**JOB**
Only the number is requested. Tally the lines of the data that hold the string "brown".

**INPUT DATA**
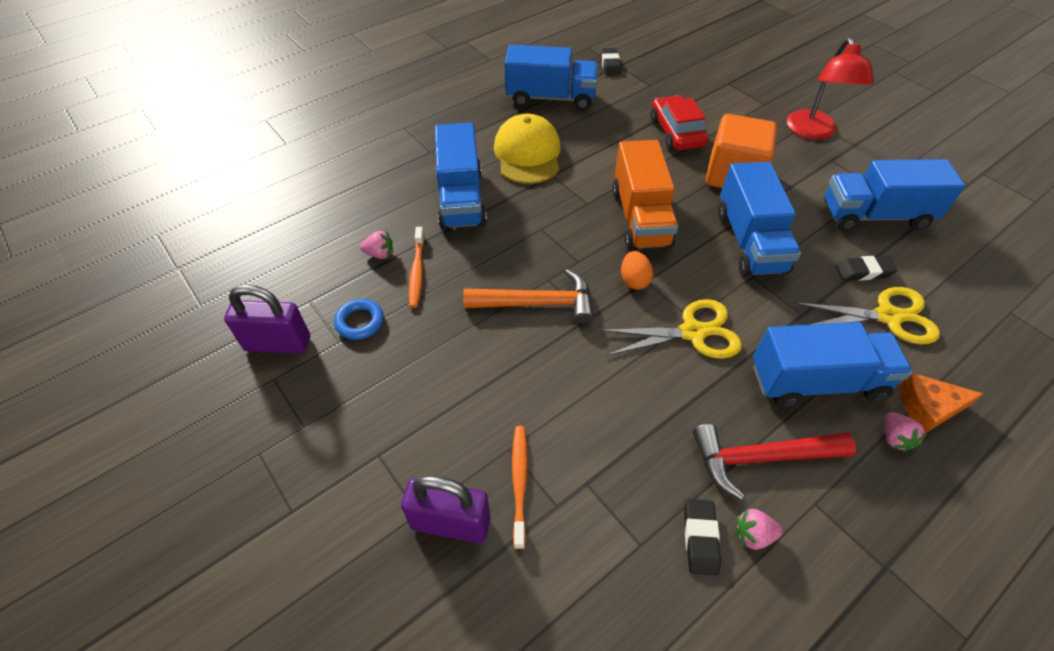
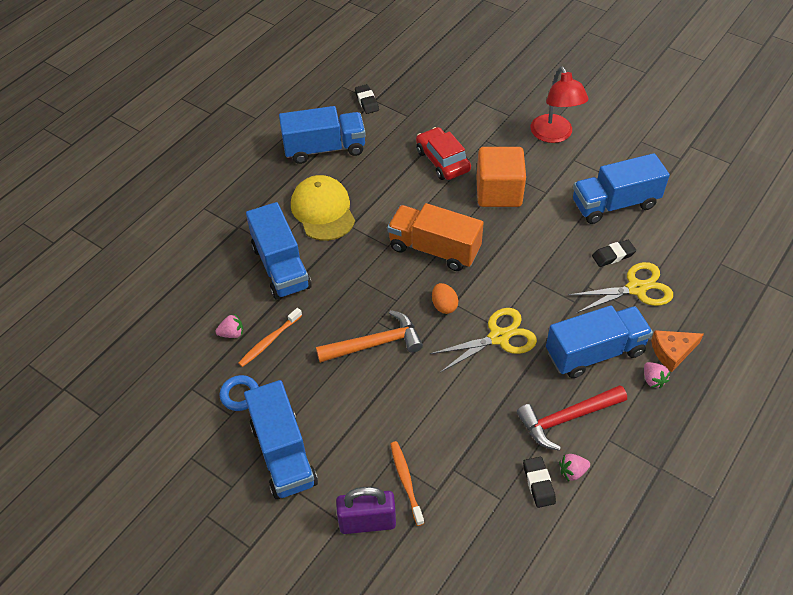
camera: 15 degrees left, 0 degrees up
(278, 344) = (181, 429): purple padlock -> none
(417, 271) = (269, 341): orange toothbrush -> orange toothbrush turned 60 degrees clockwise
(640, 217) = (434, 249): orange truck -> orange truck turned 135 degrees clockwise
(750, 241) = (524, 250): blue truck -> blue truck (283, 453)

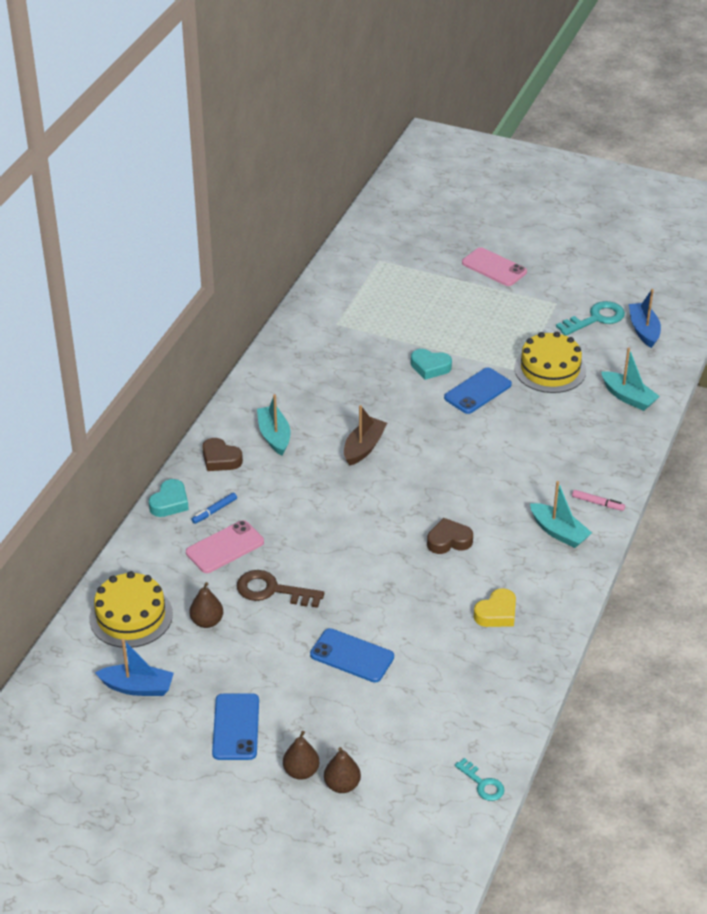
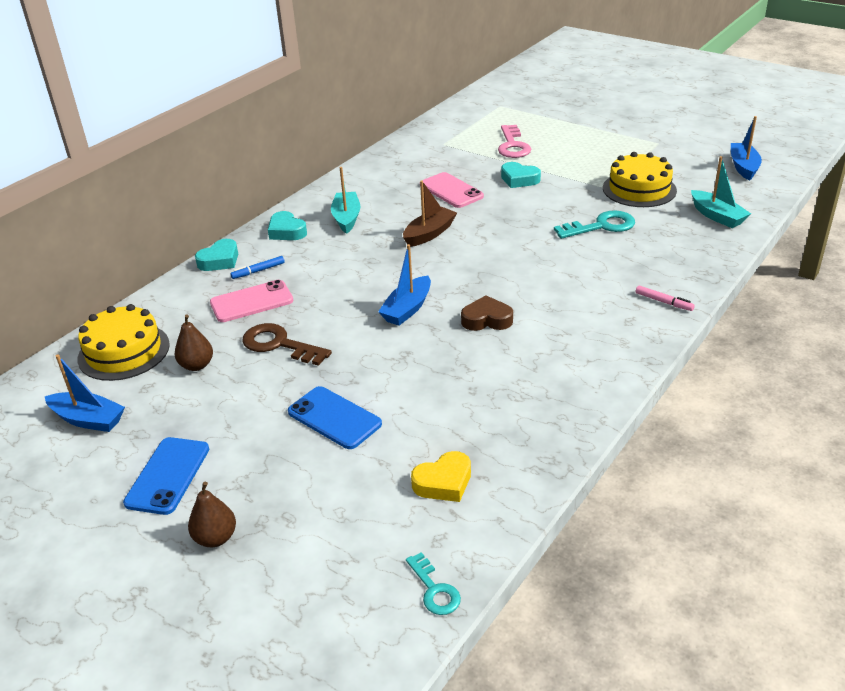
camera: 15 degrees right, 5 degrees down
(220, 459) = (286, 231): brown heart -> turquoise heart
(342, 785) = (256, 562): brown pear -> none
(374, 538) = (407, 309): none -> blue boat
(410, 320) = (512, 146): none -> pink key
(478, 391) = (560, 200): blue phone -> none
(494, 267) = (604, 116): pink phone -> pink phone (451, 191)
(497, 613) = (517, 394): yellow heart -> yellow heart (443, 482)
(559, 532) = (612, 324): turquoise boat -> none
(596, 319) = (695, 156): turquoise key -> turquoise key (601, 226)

--

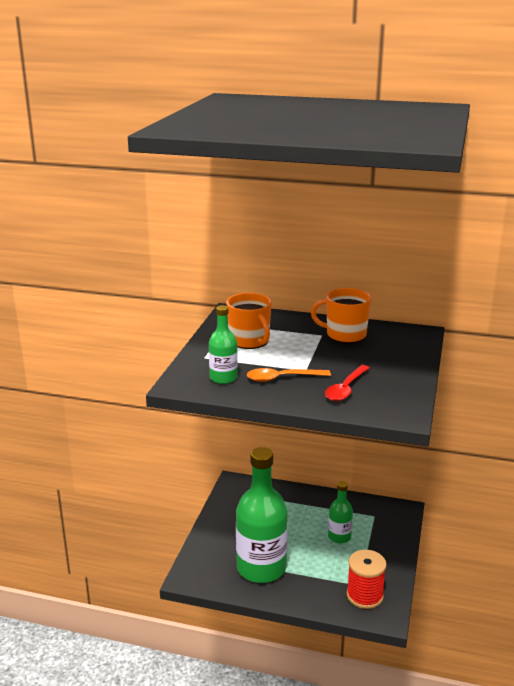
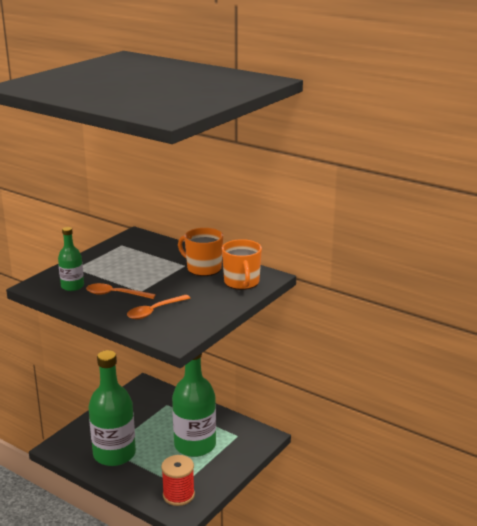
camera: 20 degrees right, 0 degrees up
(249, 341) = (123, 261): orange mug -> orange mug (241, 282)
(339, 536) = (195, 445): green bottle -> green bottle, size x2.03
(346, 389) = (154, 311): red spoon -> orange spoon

**SOLUTION**
2